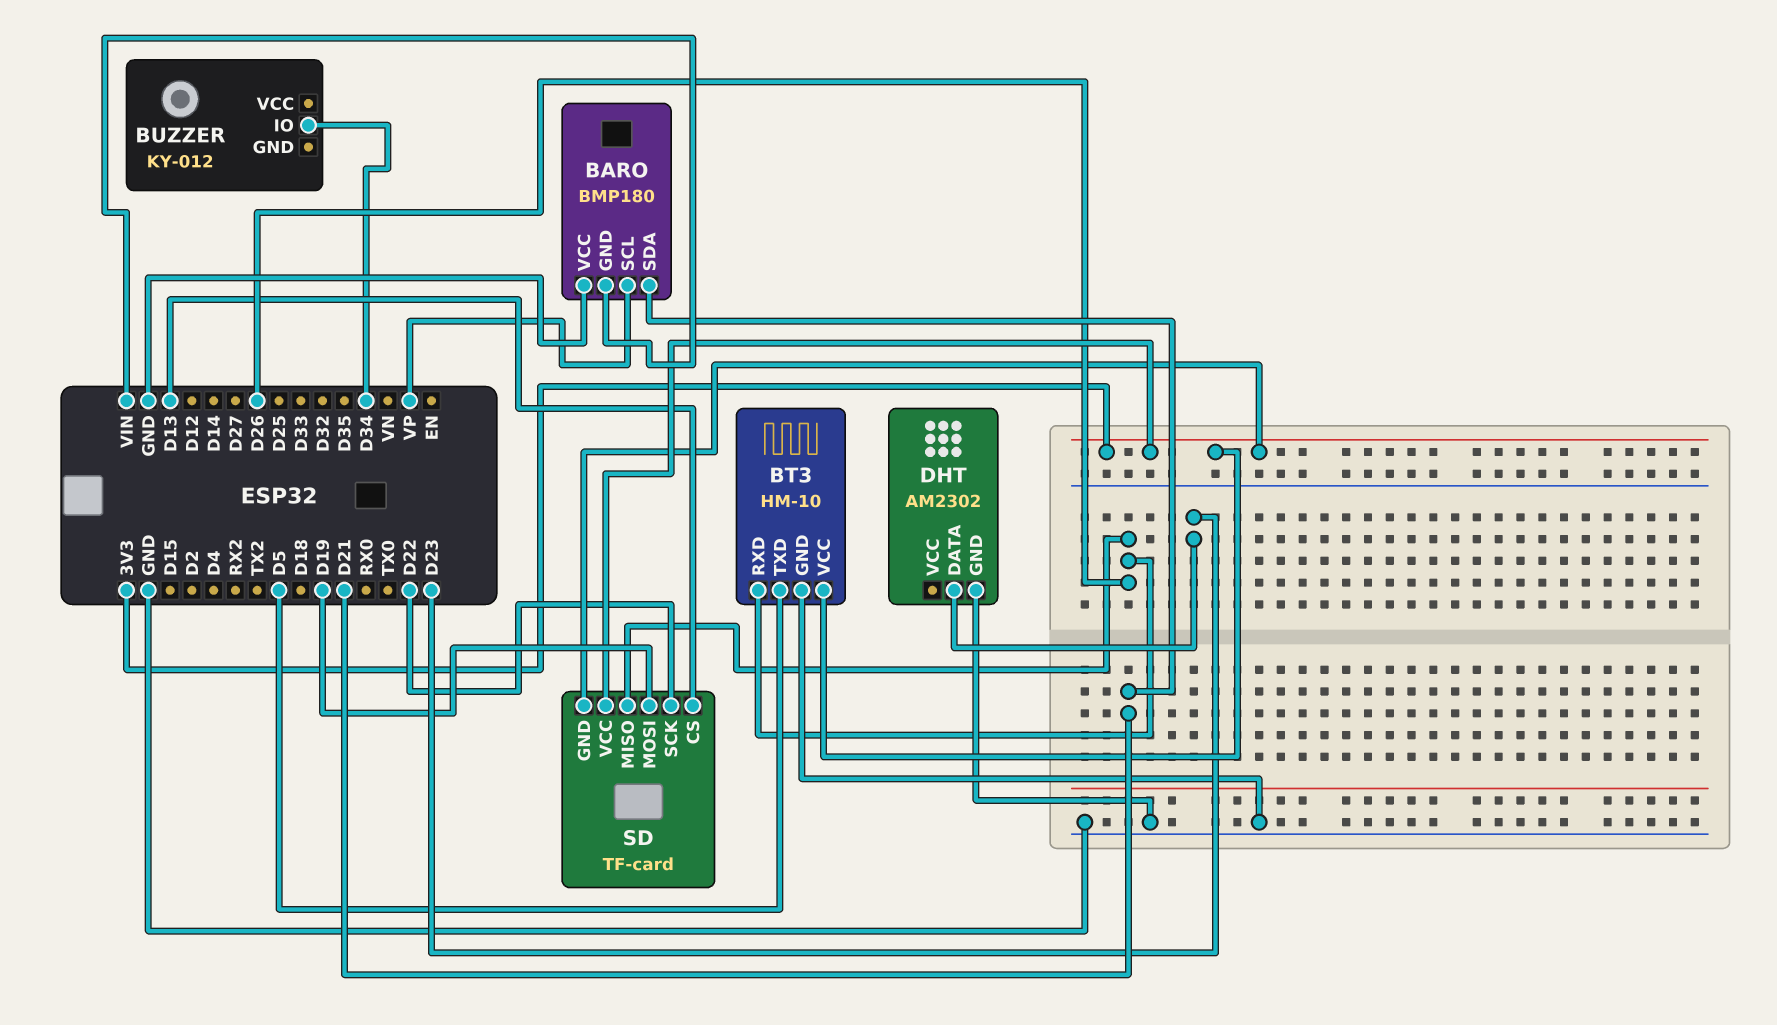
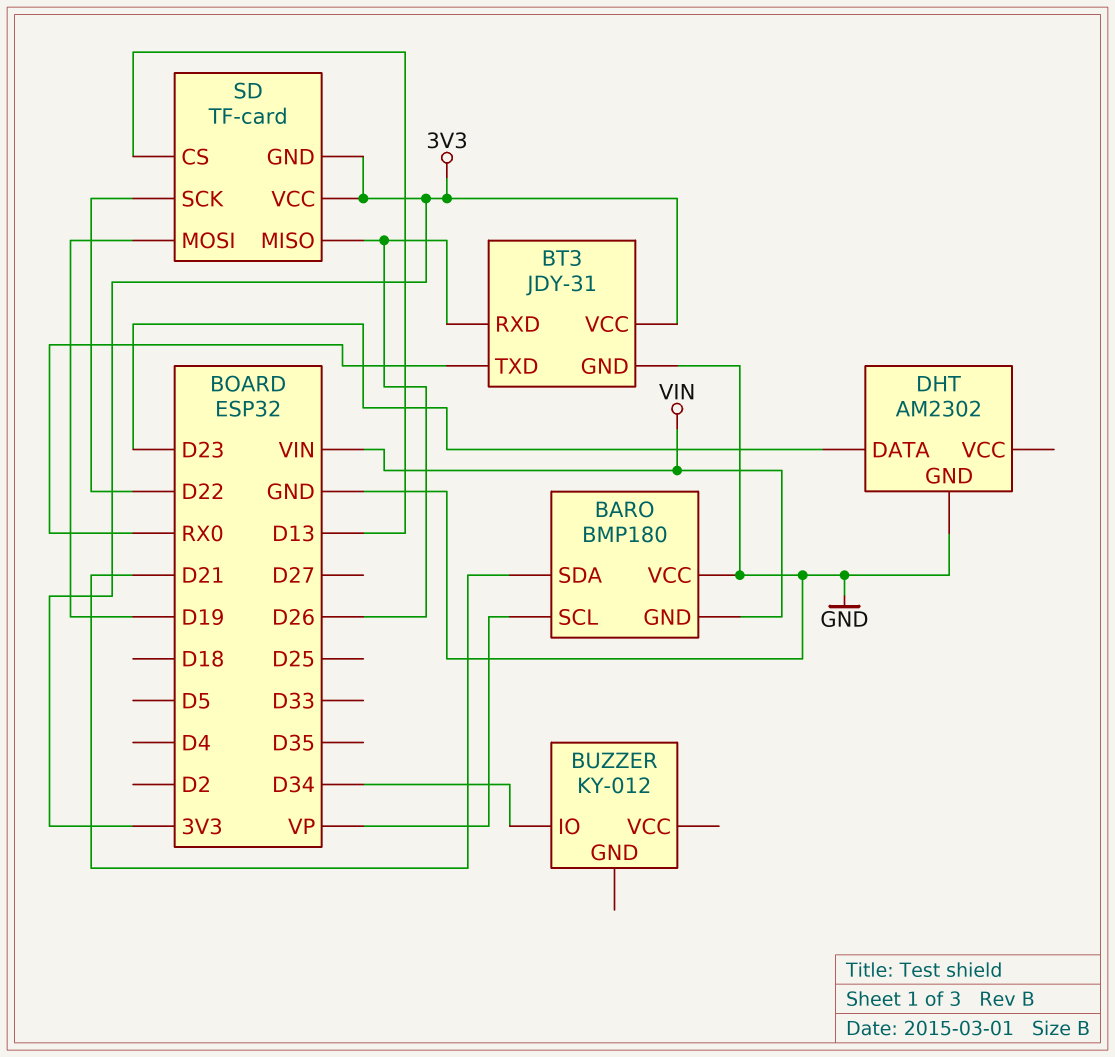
BT3: HM-10 -> JDY-31
BT3 pin TXD: D5 -> RX0

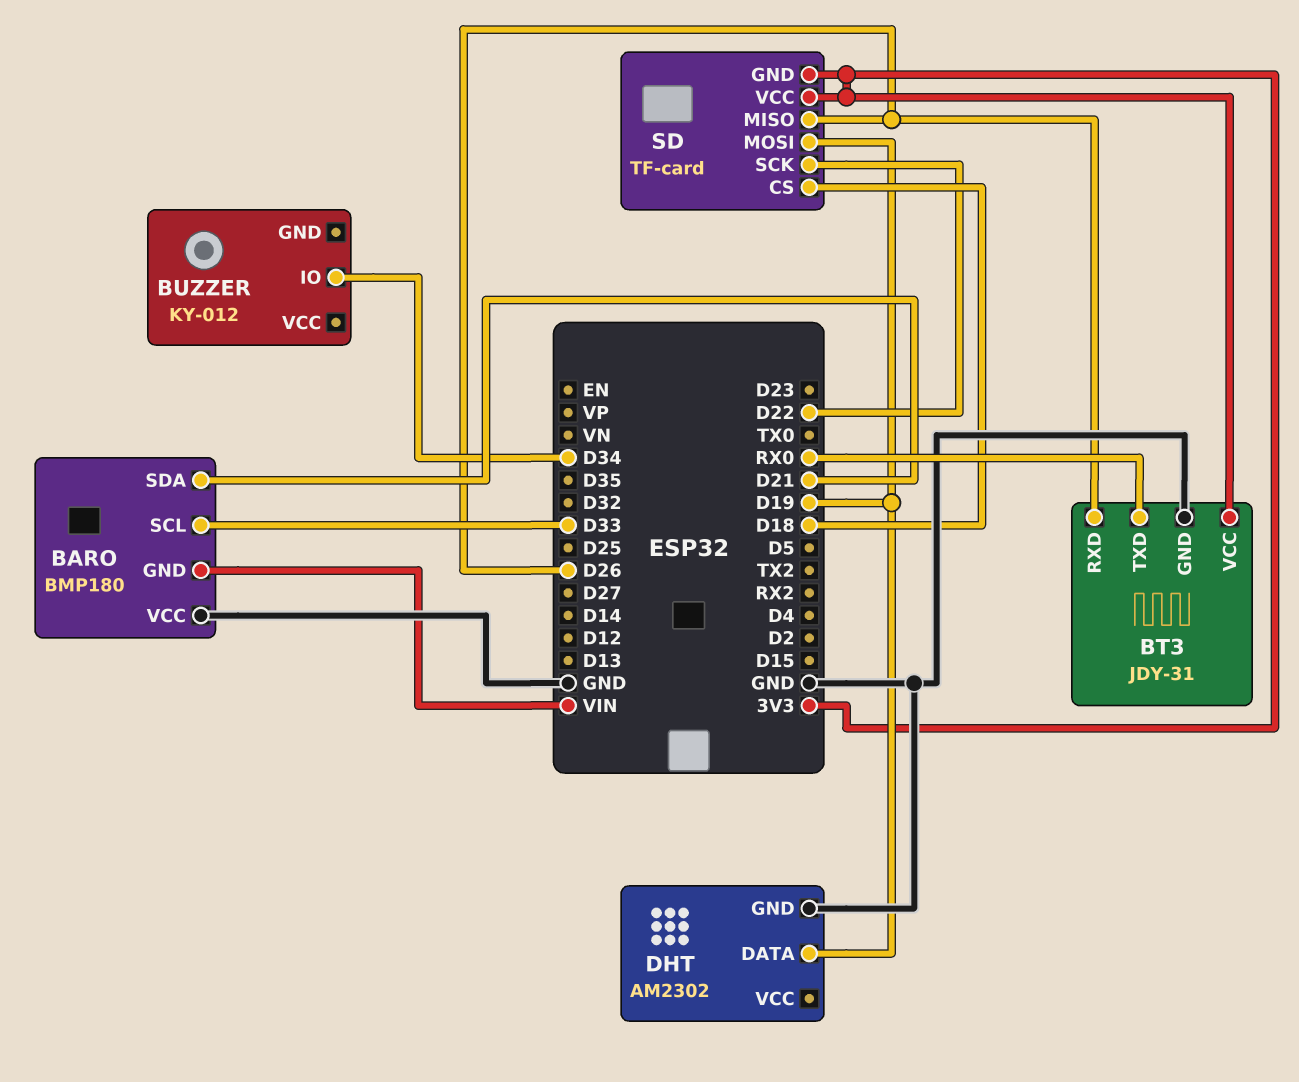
BARO pin SCL: VP -> D33
DHT pin DATA: D23 -> D19
SD pin CS: D13 -> D18

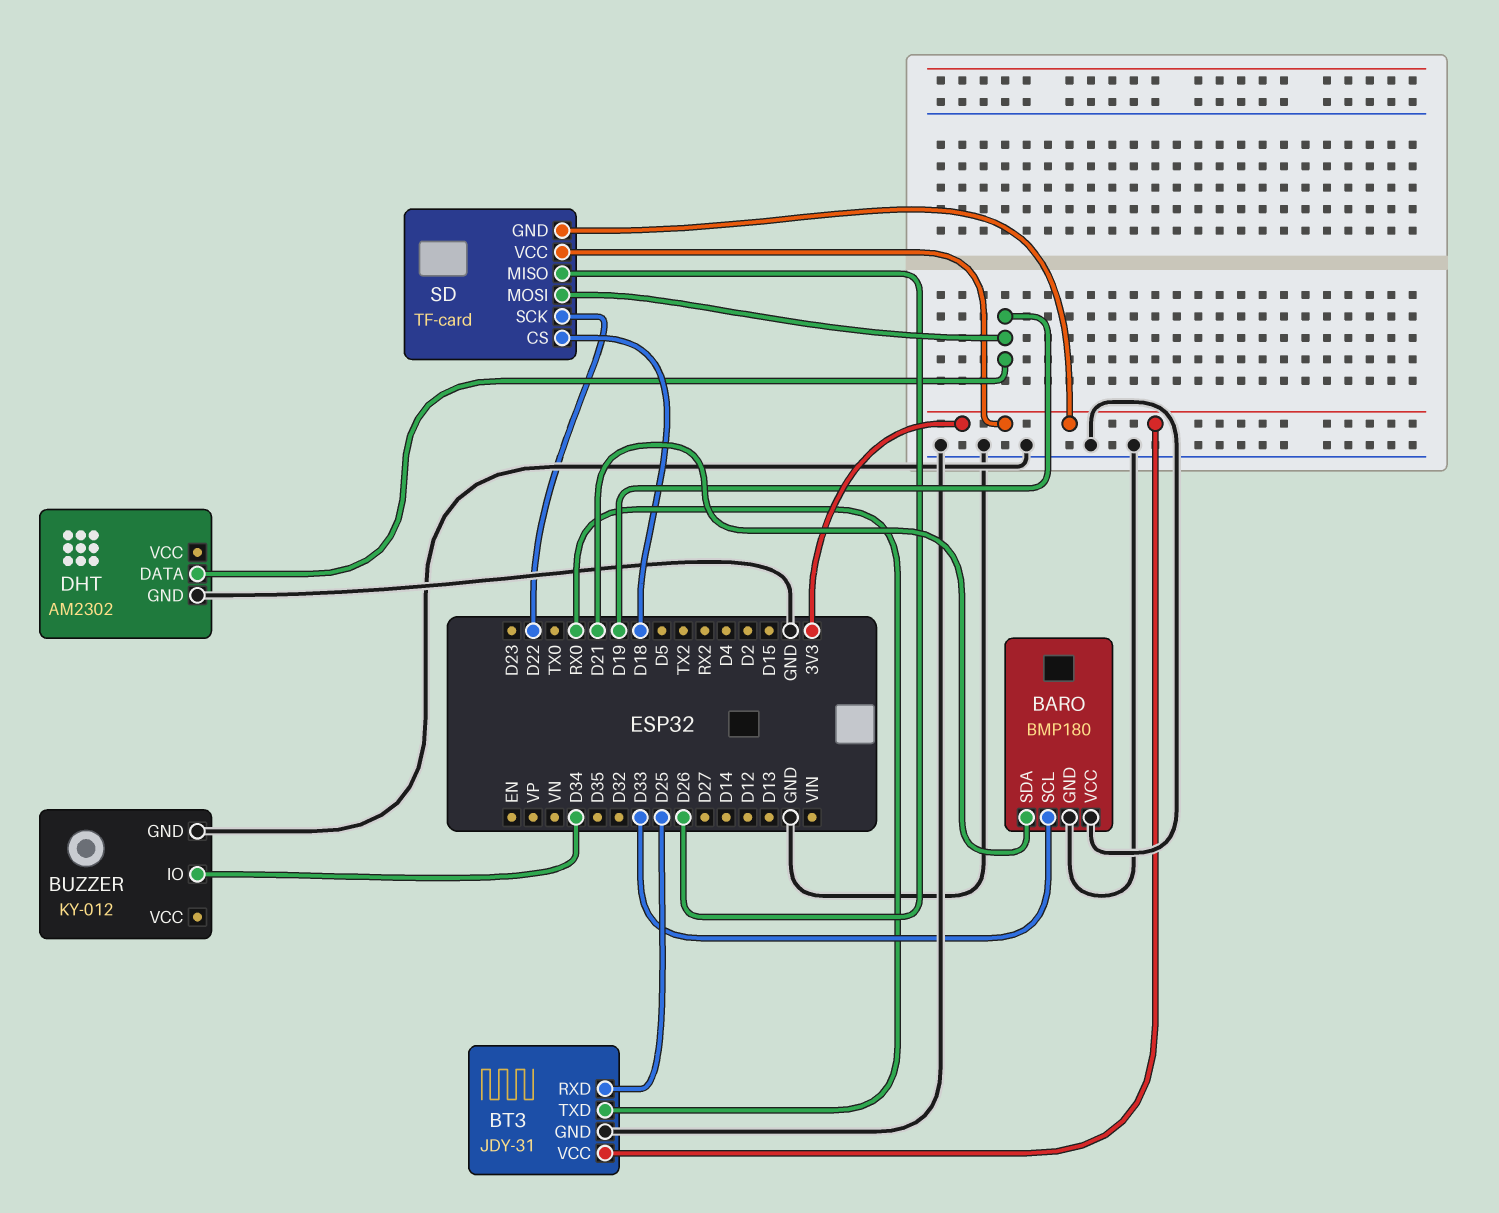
BARO pin GND: VIN -> GND
BT3 pin RXD: D26 -> D25
BUZZER pin GND: none -> GND

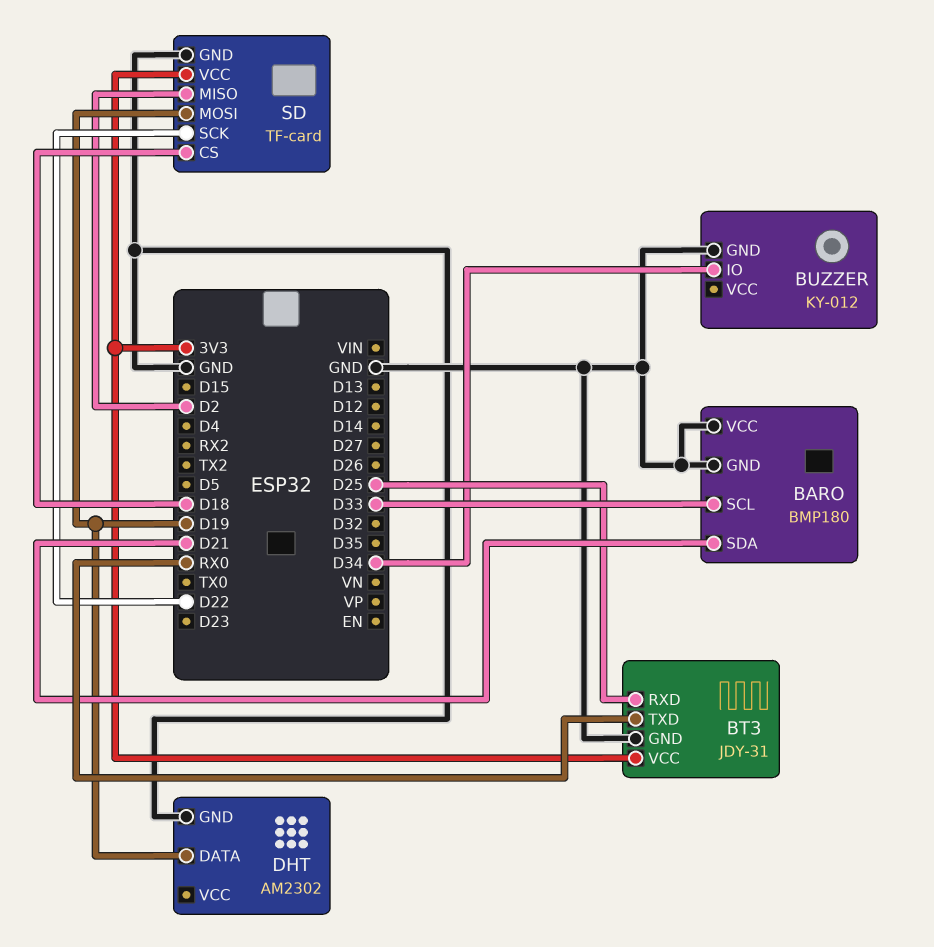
SD pin GND: 3V3 -> GND
SD pin MISO: D26 -> D2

== TASK ITEM ==
Review the entries above and return every line where "BARO" appears.

== RESULT OF THE TASK ==
BARO pin SCL: VP -> D33
BARO pin GND: VIN -> GND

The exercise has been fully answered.